◆ **WHAT TO WORK ON**
Repeat verbatim each line from the line with "brown round brick A5 level 1 -> none" to the end of the entries. Pictures do not belong in the copy.

◆ **DATA FOR REVIEW**
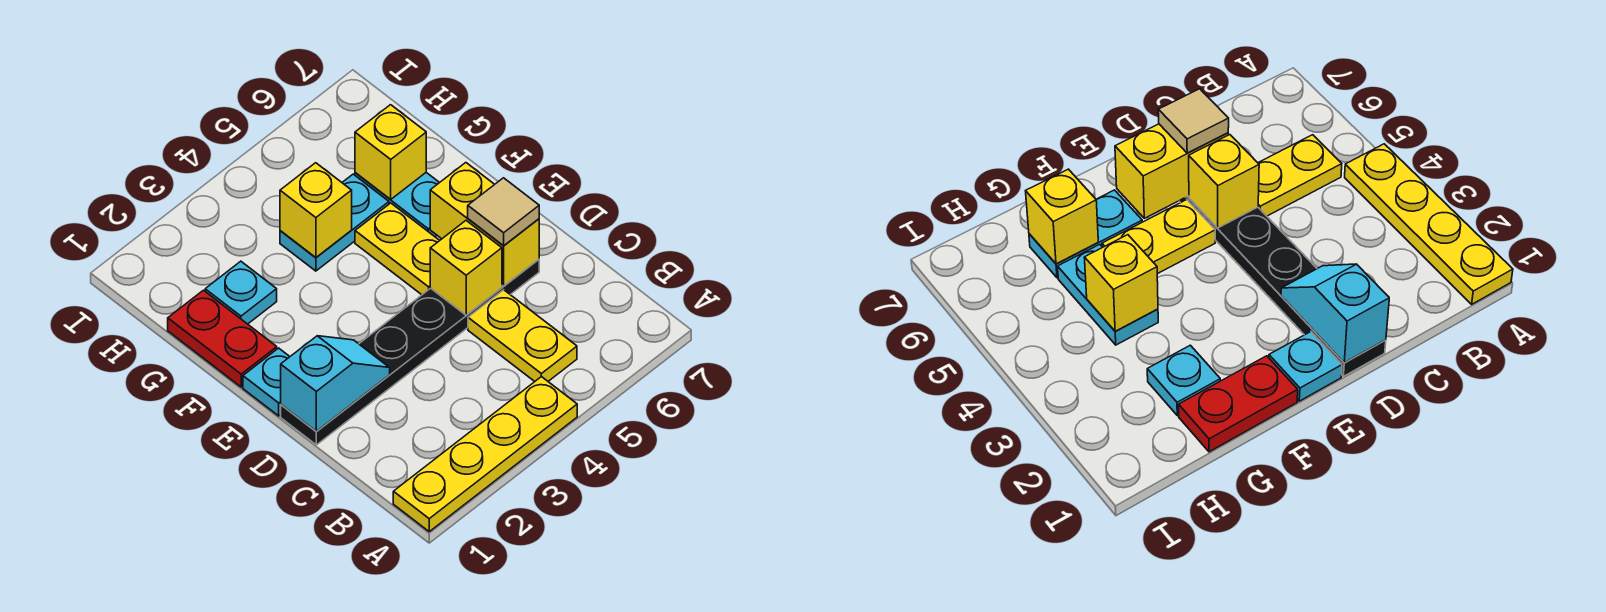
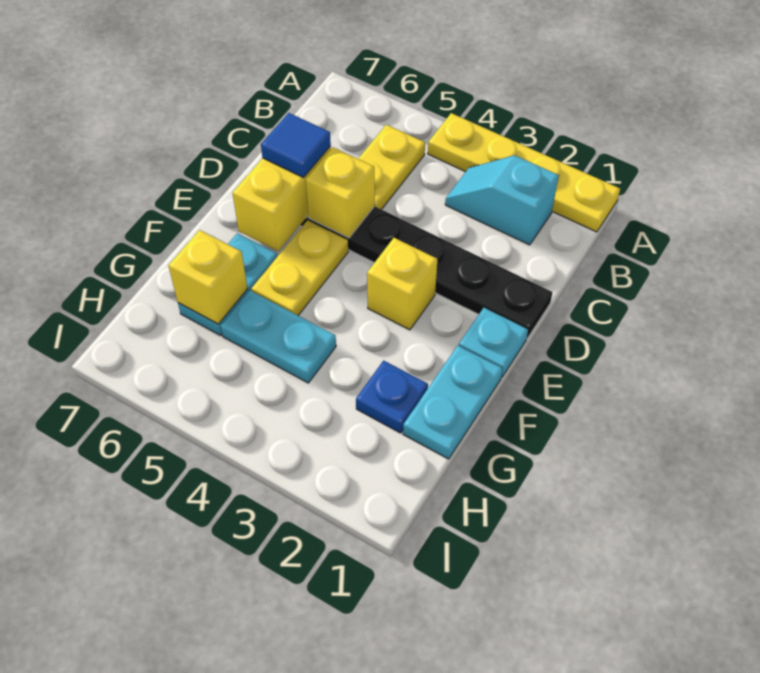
cyan slope D1:D2 level 2 top 1 -> cyan slope B2:B3 level 1 top 2
tan tile D6 level 3 -> blue tile D6 level 3
red plate F1:G1 level 1 -> cyan plate F1:G1 level 1
cyan plate G2 level 1 -> blue plate G2 level 1
yellow brick G4 level 2 -> yellow brick E3 level 1

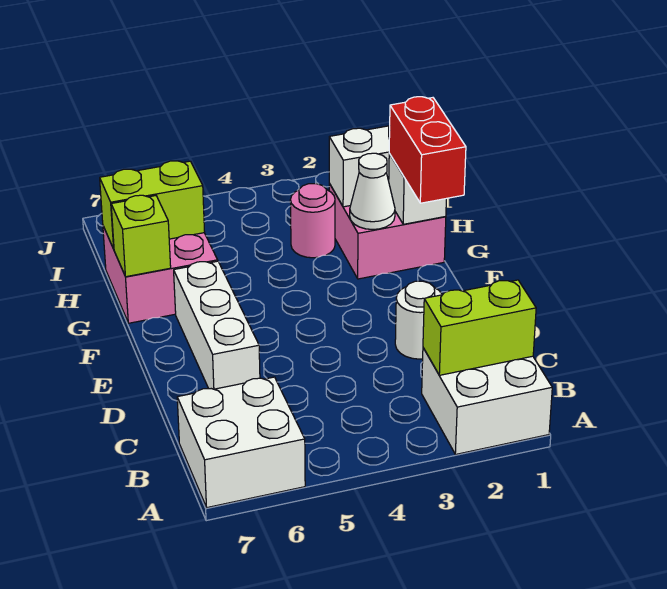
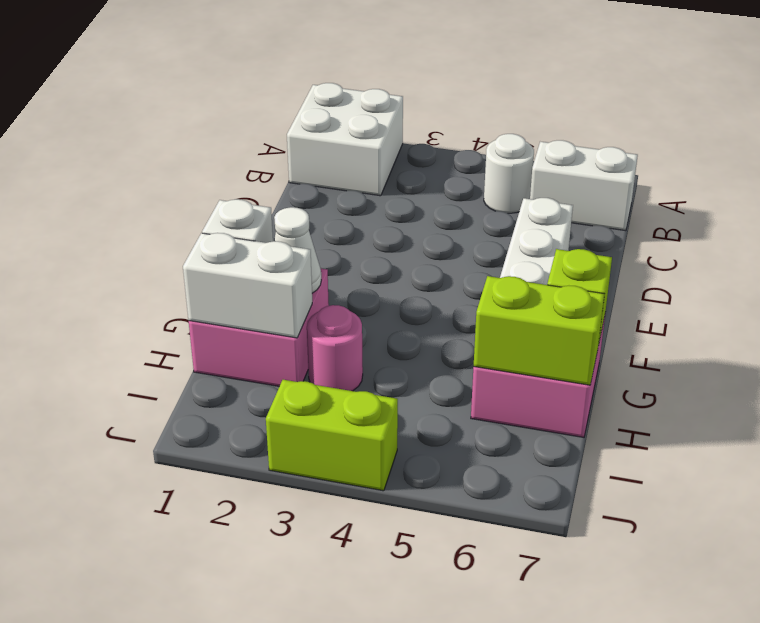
white brick A6:B7 level 1 -> white brick B6:B7 level 1
lime brick B1:B2 level 2 -> lime brick J3:J4 level 1
white round brick D2 level 1 -> white round brick B5 level 1
red brick F1:G1 level 3 -> none

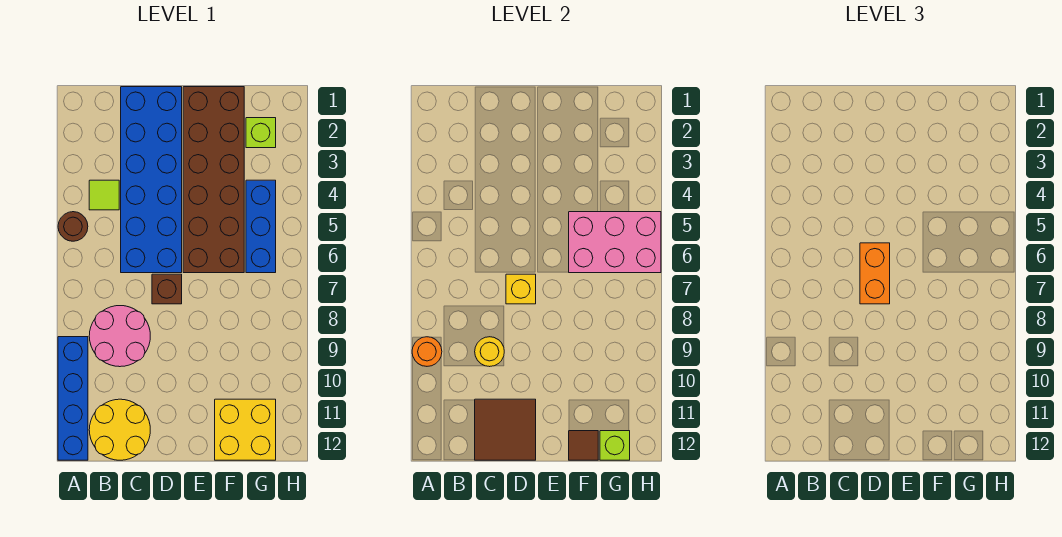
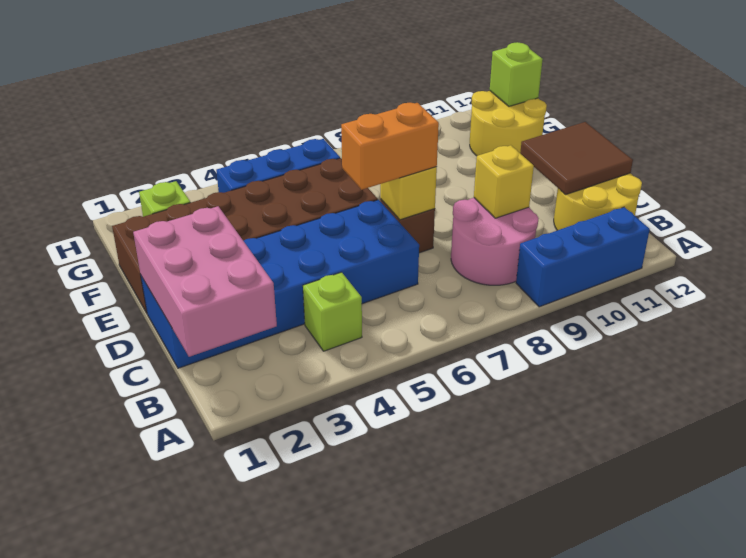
brown round brick A5 level 1 -> none
blue brick A9:A12 level 1 -> blue brick A9:A11 level 1
orange round brick A9 level 2 -> none
lime tile B4 level 1 -> lime brick B4 level 1
yellow round brick C9 level 2 -> yellow brick C9 level 2
pink brick F5:H6 level 2 -> pink brick B1:D2 level 2
yellow brick F11:G12 level 1 -> yellow round brick F11:G12 level 1
brown tile F12 level 2 -> none

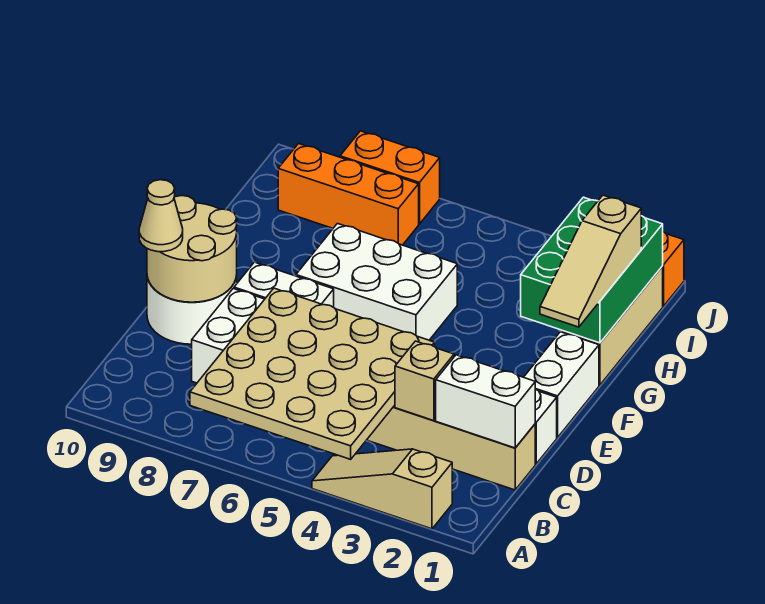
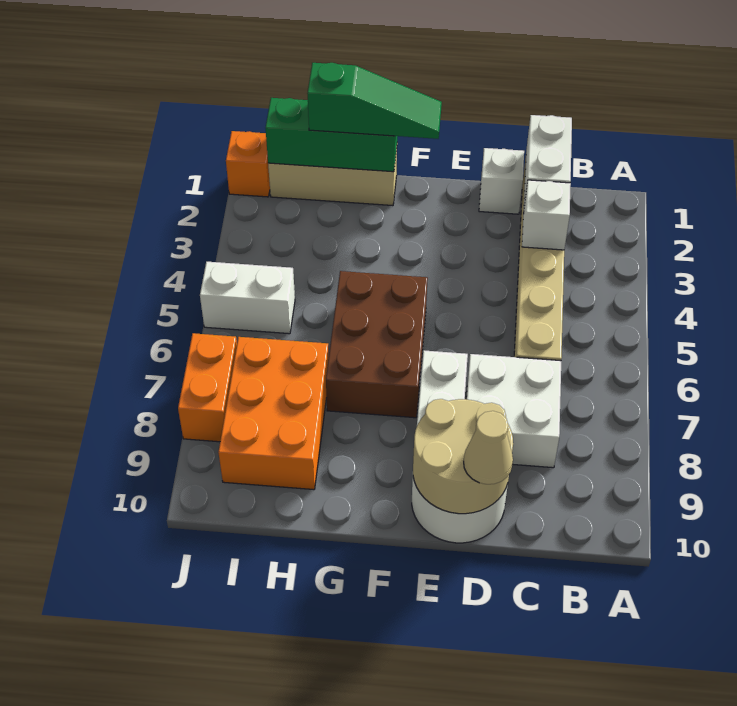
tan slope A2:A4 level 1 top 2 -> none
tan plate A4:D7 level 2 -> none
tan brick C3 level 2 -> white brick C3 level 2
white brick E1:F1 level 1 -> white brick I5:J5 level 1
tan slope F1:H1 level 3 top H -> green slope F1:H1 level 3 top H
white brick F5:G7 level 1 -> brown brick F5:G7 level 1
green brick G1:I2 level 2 -> green brick G1:I1 level 2
orange brick I7:I9 level 1 -> orange brick H7:I9 level 1

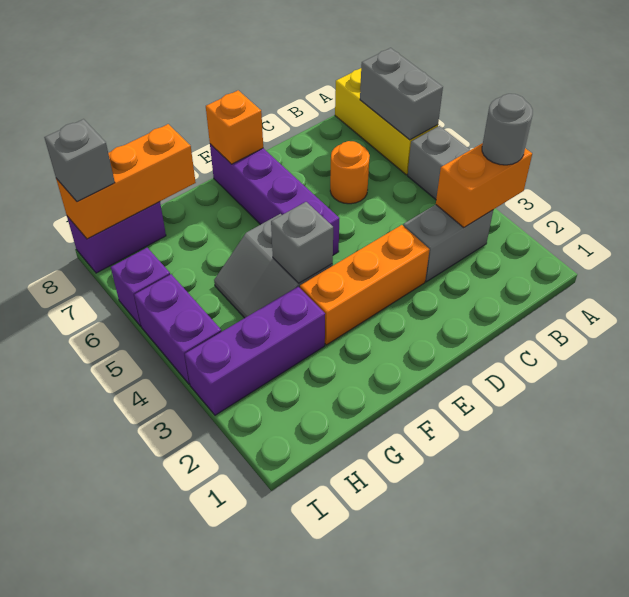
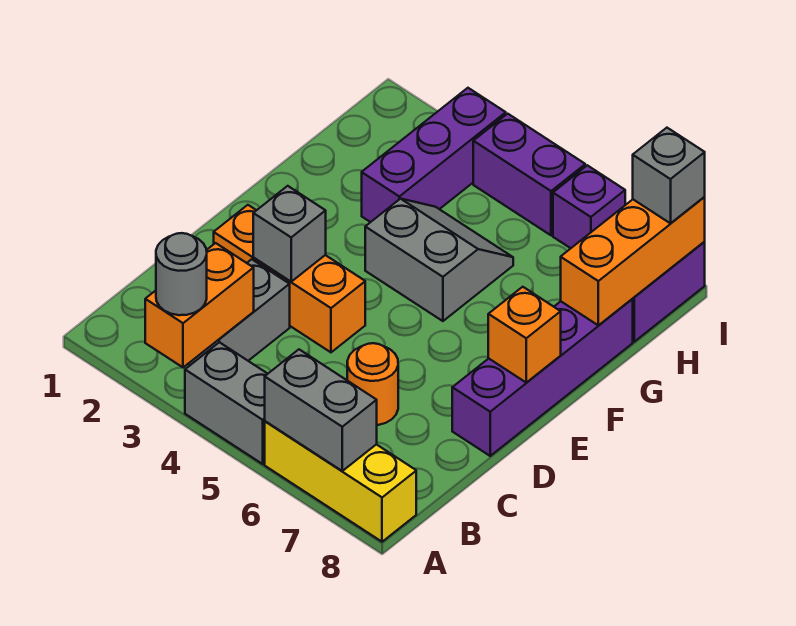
orange brick D3:F3 level 1 -> orange brick D2:D4 level 1
purple brick E5:E8 level 1 -> purple brick D8:G8 level 1
grey brick F4 level 2 -> grey brick D3 level 2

◆ **THE COMPLETED TASK**
brown round brick A5 level 1 -> none
blue brick A9:A12 level 1 -> blue brick A9:A11 level 1
orange round brick A9 level 2 -> none
lime tile B4 level 1 -> lime brick B4 level 1
yellow round brick C9 level 2 -> yellow brick C9 level 2
pink brick F5:H6 level 2 -> pink brick B1:D2 level 2
yellow brick F11:G12 level 1 -> yellow round brick F11:G12 level 1
brown tile F12 level 2 -> none

tan slope A2:A4 level 1 top 2 -> none
tan plate A4:D7 level 2 -> none
tan brick C3 level 2 -> white brick C3 level 2
white brick E1:F1 level 1 -> white brick I5:J5 level 1
tan slope F1:H1 level 3 top H -> green slope F1:H1 level 3 top H
white brick F5:G7 level 1 -> brown brick F5:G7 level 1
green brick G1:I2 level 2 -> green brick G1:I1 level 2
orange brick I7:I9 level 1 -> orange brick H7:I9 level 1

orange brick D3:F3 level 1 -> orange brick D2:D4 level 1
purple brick E5:E8 level 1 -> purple brick D8:G8 level 1
grey brick F4 level 2 -> grey brick D3 level 2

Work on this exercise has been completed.